Using the entries below, write out the line with "Someone put down the scissors", the line with "Someone put down the peaked cap in blue", and every line in between, exactly as each is written.

====== Working data ======

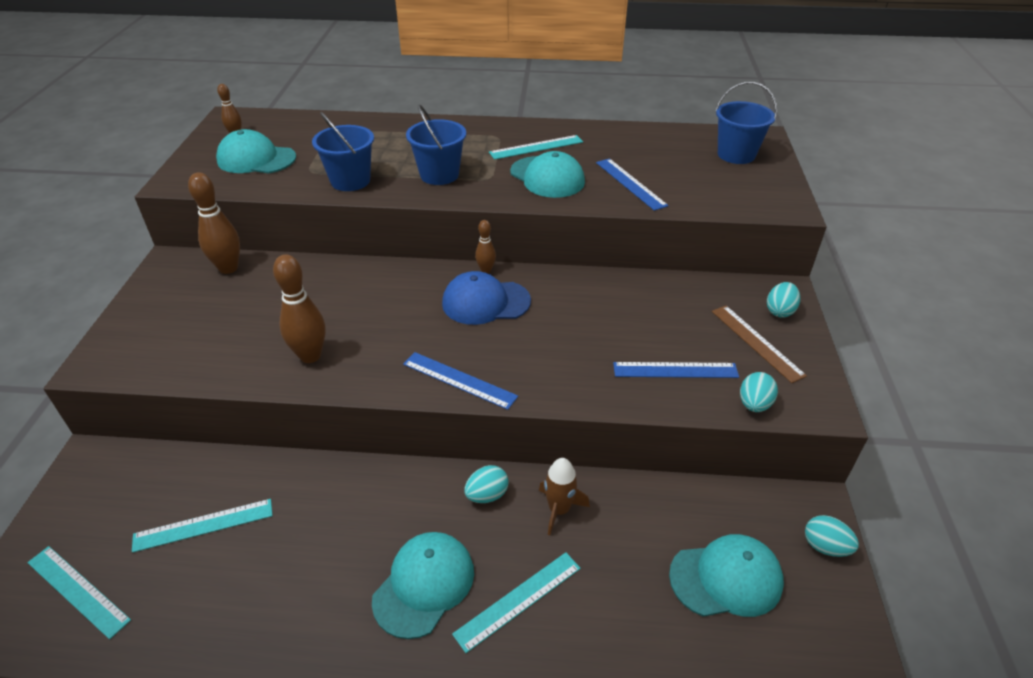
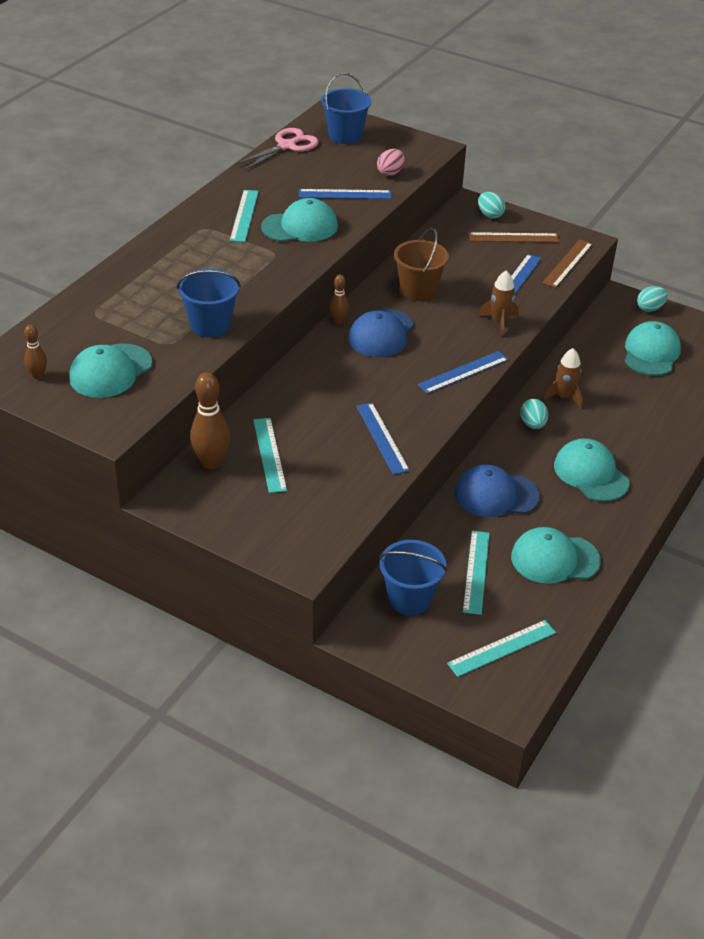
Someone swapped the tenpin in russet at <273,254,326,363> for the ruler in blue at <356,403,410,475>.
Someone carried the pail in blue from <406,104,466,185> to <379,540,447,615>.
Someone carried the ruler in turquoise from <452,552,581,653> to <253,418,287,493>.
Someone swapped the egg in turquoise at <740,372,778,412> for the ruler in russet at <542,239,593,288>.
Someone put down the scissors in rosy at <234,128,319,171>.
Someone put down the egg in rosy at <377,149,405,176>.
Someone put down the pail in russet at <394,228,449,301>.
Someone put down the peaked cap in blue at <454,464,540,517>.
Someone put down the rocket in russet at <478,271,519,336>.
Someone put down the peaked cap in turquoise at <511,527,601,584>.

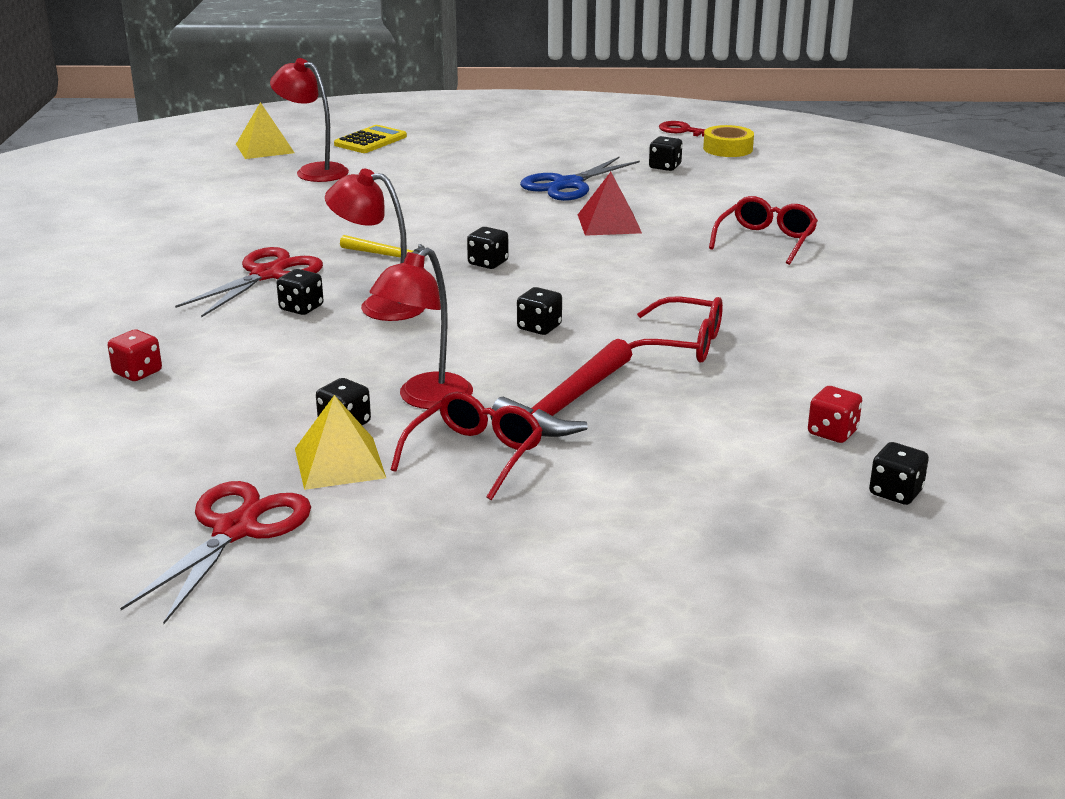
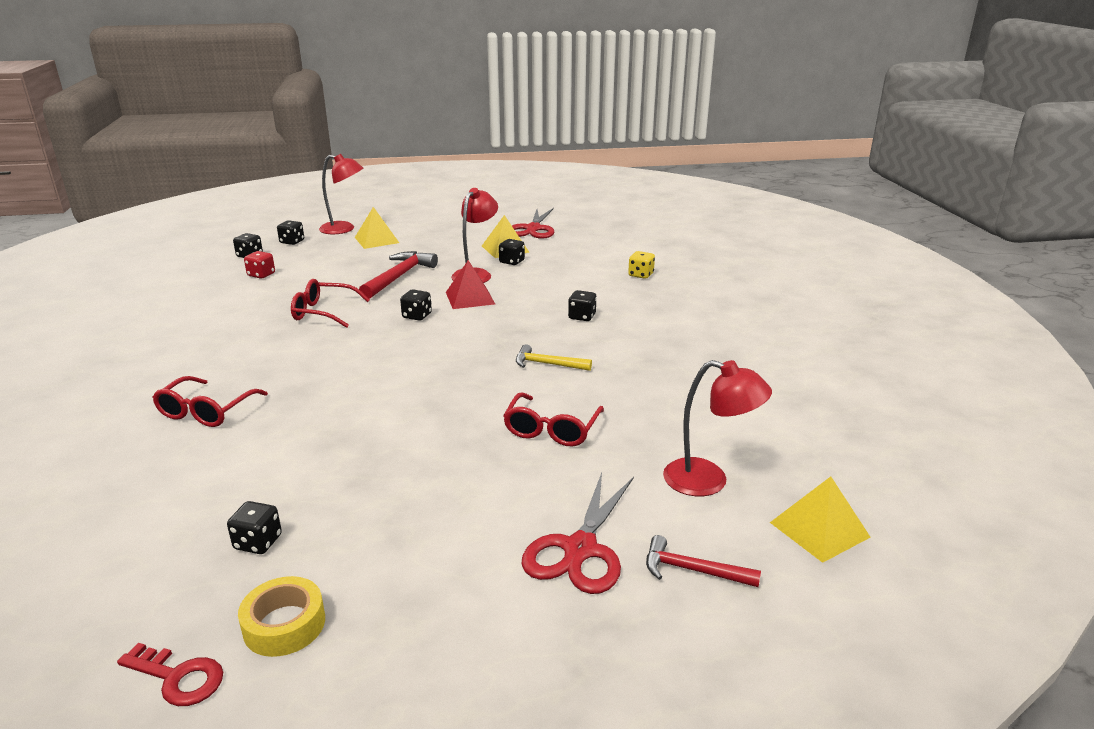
Someone repainted the die in scarlet at <108,329,162,381>, which became the die in golden at <628,251,655,279>.
Someone carried the scissors in scarlet from <175,247,323,318> to <522,473,634,594>.
Someone carried the desk lamp in scarlet from <325,169,425,321> to <319,154,363,234>.
Someone swapped the adding machine in golden at <334,125,407,153> for the carpenter's hammer in scarlet at <646,535,761,587>.
Someone carried the glasses in scarlet from <390,392,543,500> to <503,392,604,447>.
Someone carried the die in ebony from <467,227,509,269> to <277,220,304,245>.
Someone took away the scissors in blue at <520,157,640,201>.
Someone carried the solid pyramid in scarlet from <578,172,642,236> to <446,260,495,309>.
Someone carried the tape in golden from <703,125,754,157> to <238,576,325,657>.
Someone put down the solid pyramid in golden at <355,207,399,249>.

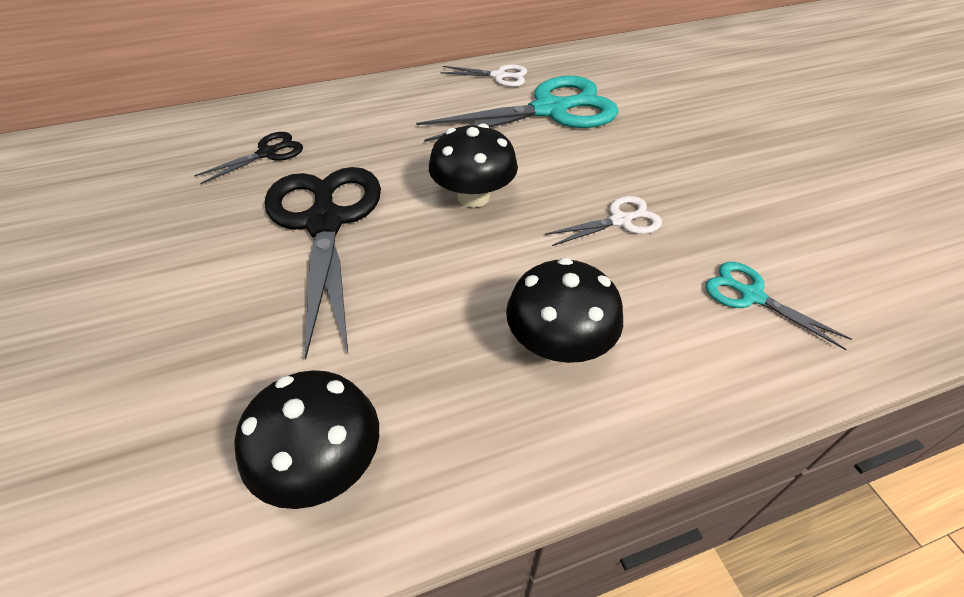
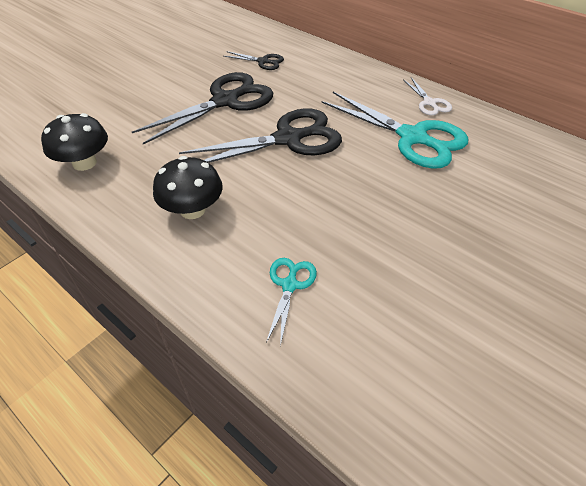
Someone swapped the toadstool in ebony at <429,123,518,207> for the scissors in ebony at <179,108,342,163>.
Someone took away the scissors in white at <545,196,662,246>.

======

- Response to this task:
Someone put down the scissors in rosy at <234,128,319,171>.
Someone put down the egg in rosy at <377,149,405,176>.
Someone put down the pail in russet at <394,228,449,301>.
Someone put down the peaked cap in blue at <454,464,540,517>.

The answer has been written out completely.